■ What to do: From the material below, copy out each line with the word "règle" in it.

■ The records:
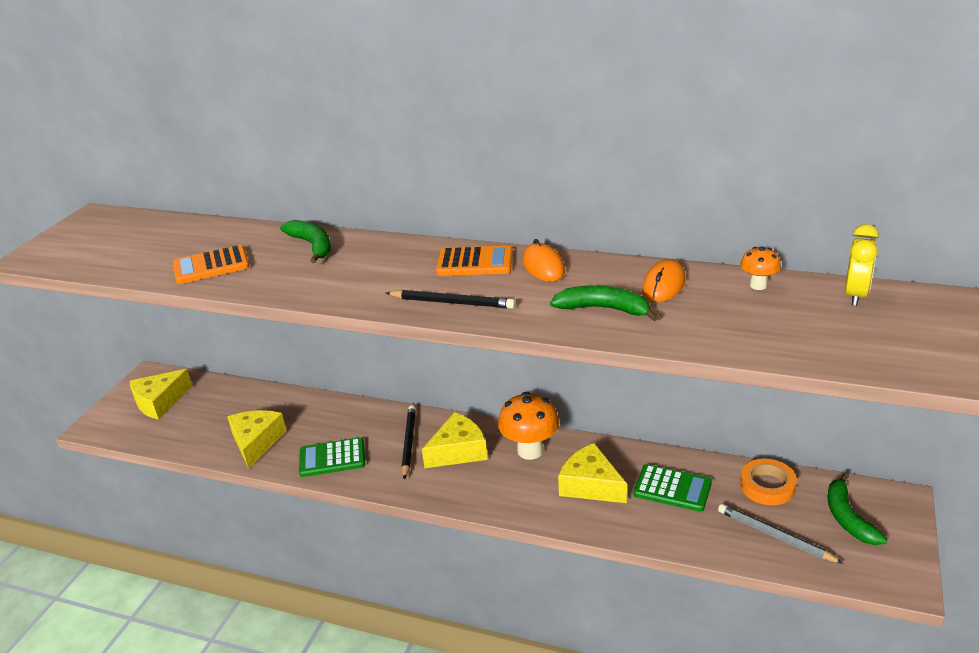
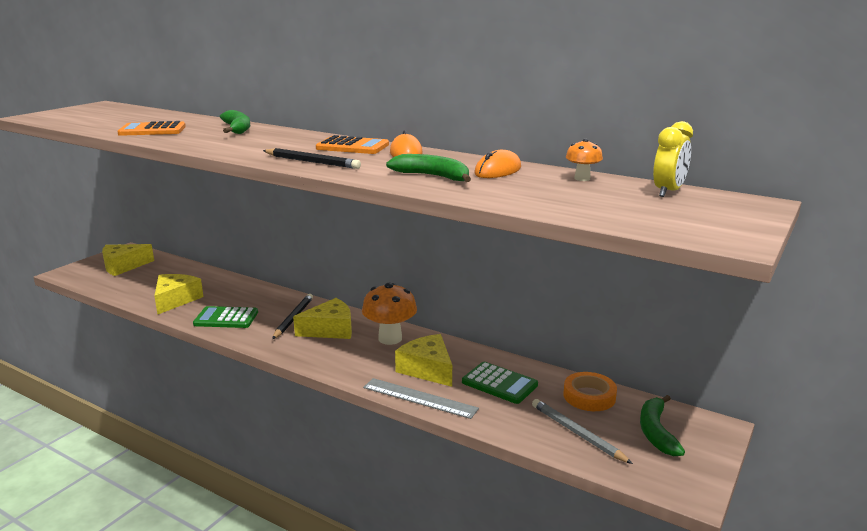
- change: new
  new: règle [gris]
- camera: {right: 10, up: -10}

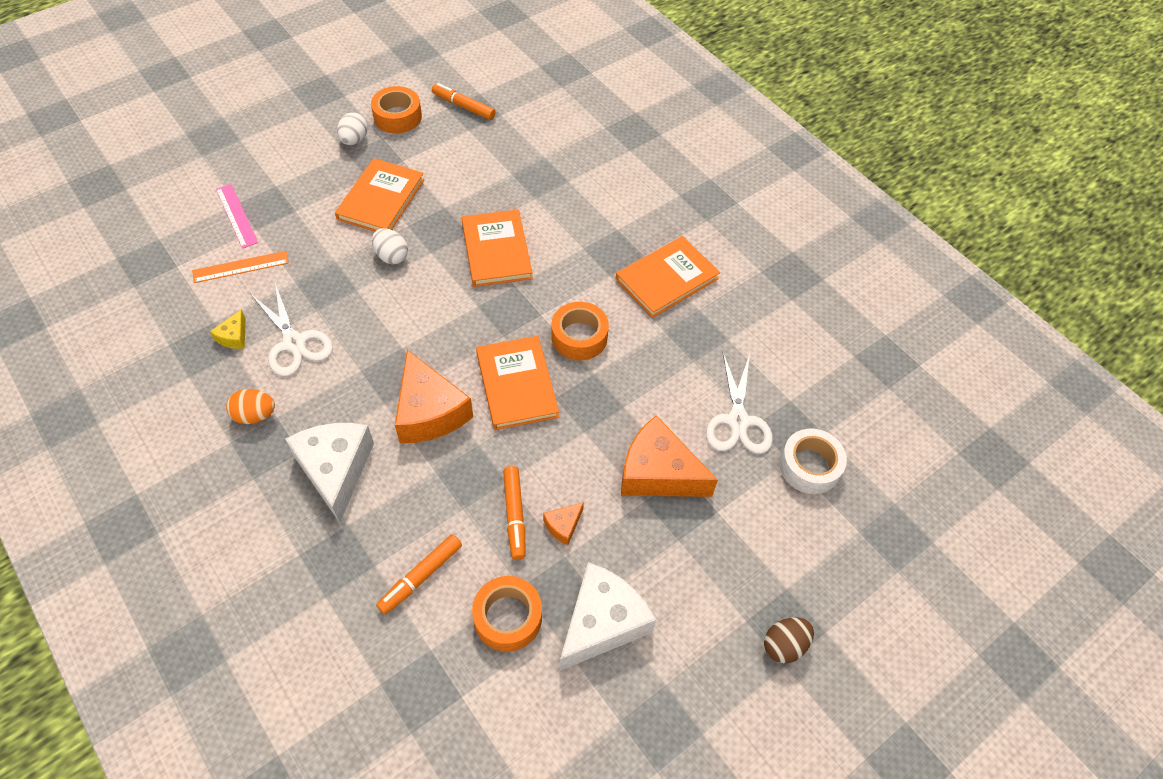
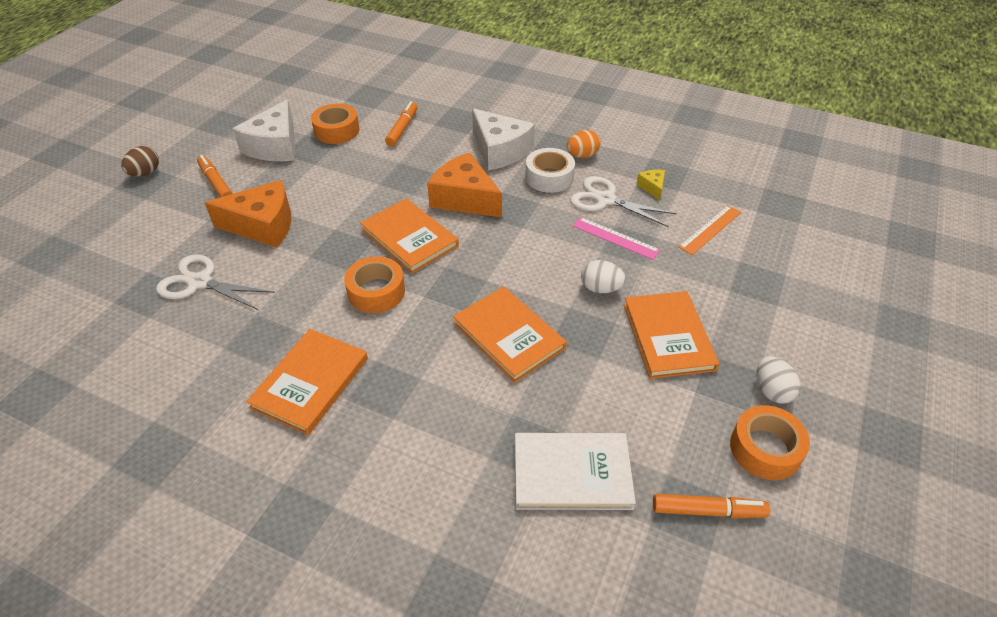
- change: shifted
  old: règle [rose]
- change: rotated
  old: ciseaux [blanc] (no. 2 from left in the first image)
  degrees: -45
- change: shifted
  old: ruban adhésif [blanc]
- change: shifted
  old: feutre [orange] (no. 3 from left in the first image)
  new: feutre [orange] (no. 1 from left)
- change: gone
  old: fromage [orange] (no. 2 from left)
- change: new
  new: livre [blanc]
- camera: {right: 155, up: -10}

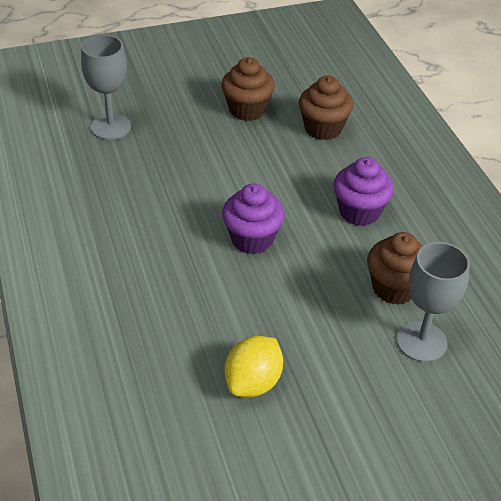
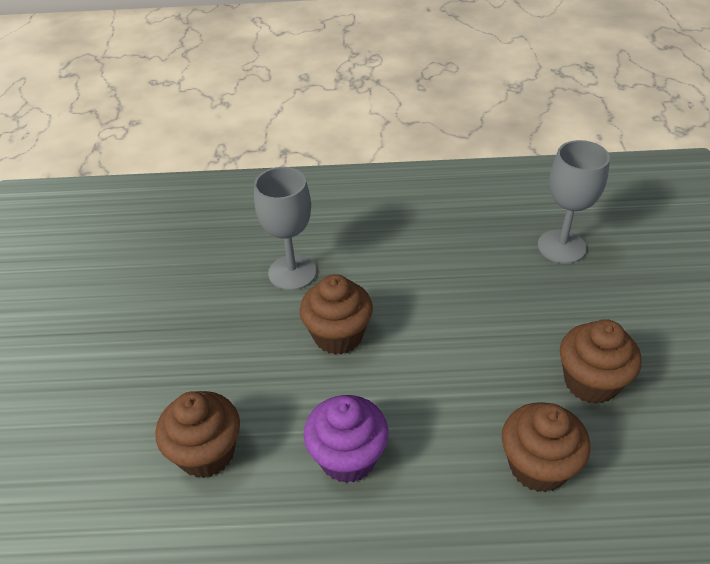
- change: repainted
  old: muffin [violet] (no. 1 from left)
  new: muffin [marron] (no. 2 from left)
- change: shifted
  old: verre à pied [gris] (no. 2 from left in the first image)
  new: verre à pied [gris] (no. 1 from left)
- change: gone
  old: citron [jaune]
- camera: {right: 110, up: 0}

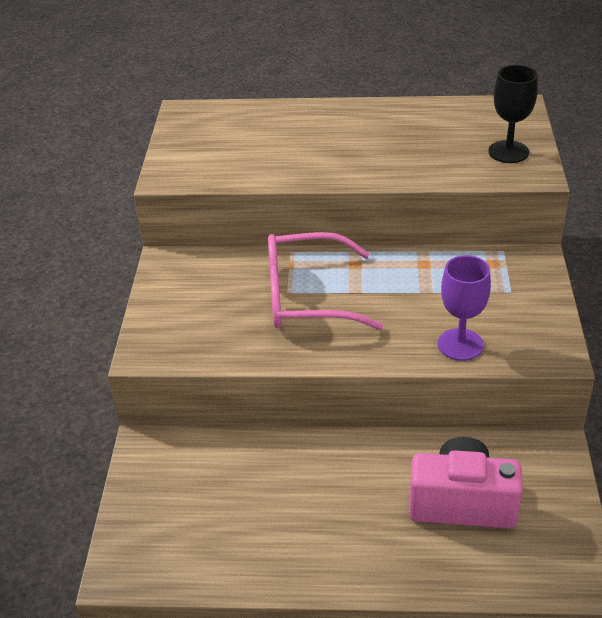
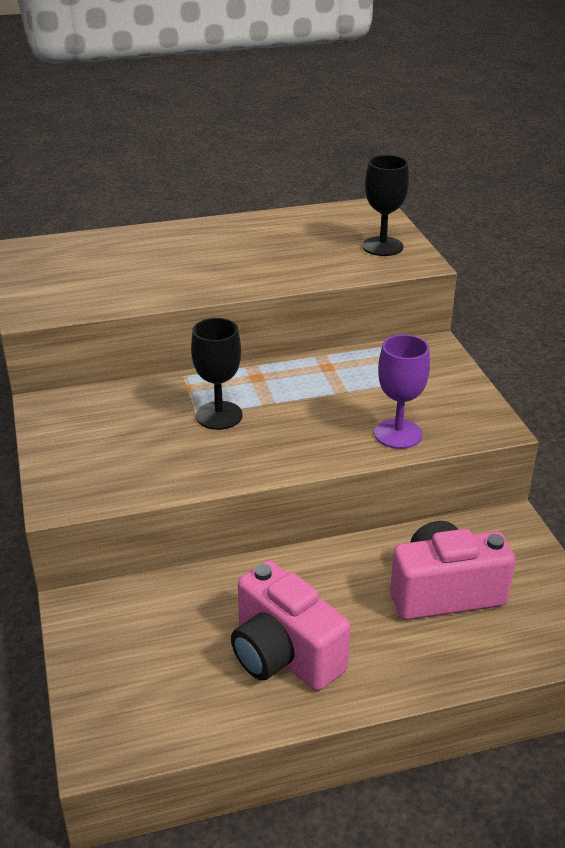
- change: swapped
  old: lunettes [rose]
  new: verre à pied [noir] (no. 1 from left)
- change: new
  new: appareil photo [rose] (no. 1 from left)
- camera: {right: -20, up: -5}

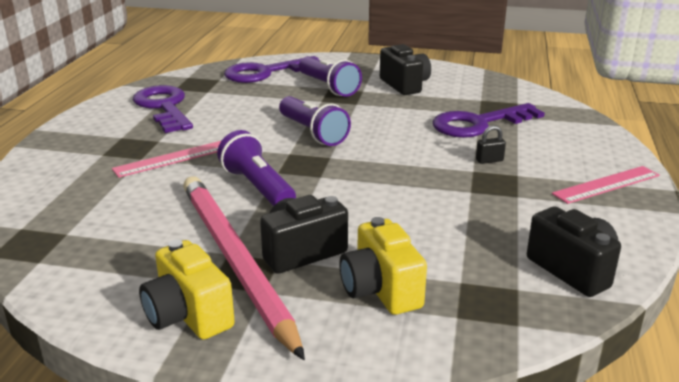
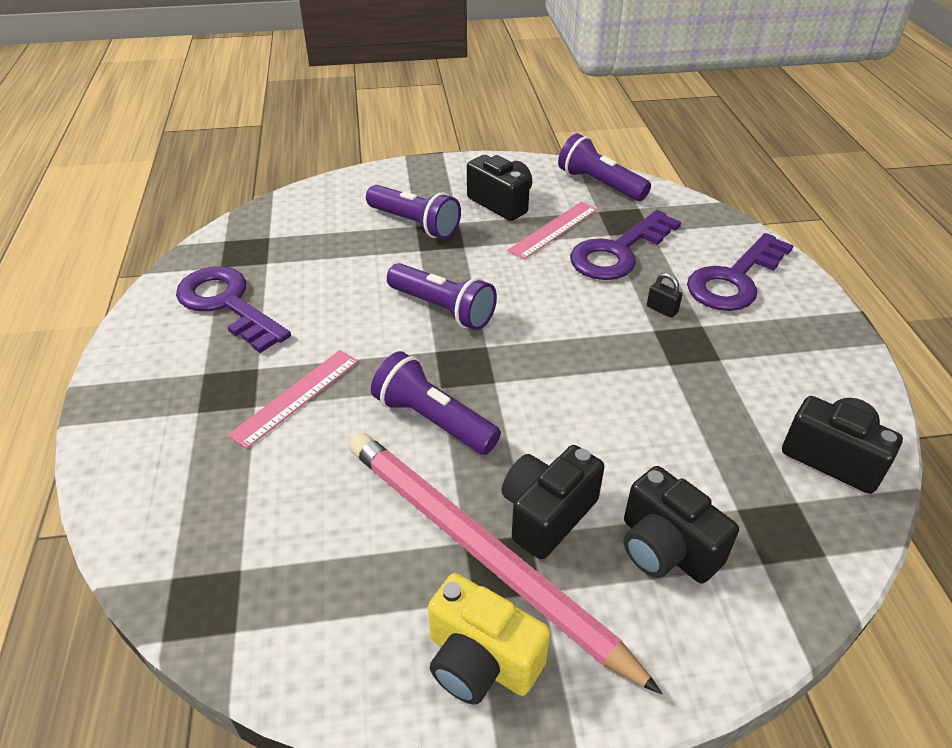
- change: shifted
  old: clé [violet] (no. 2 from left in the first image)
  new: clé [violet] (no. 3 from left)
- change: rotated
  old: cadenas [noir]
  degrees: 75
- change: shifted
  old: règle [rose] (no. 2 from left)
- change: repainted
  old: appareil photo [jaune] (no. 2 from left)
  new: appareil photo [noir] (no. 3 from left)
- change: new
  new: lampe de poche [violet] (no. 4 from left)
- camera: {right: -20, up: 15}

■ Answer below:
  new: règle [gris]
  old: règle [rose]
  old: règle [rose] (no. 2 from left)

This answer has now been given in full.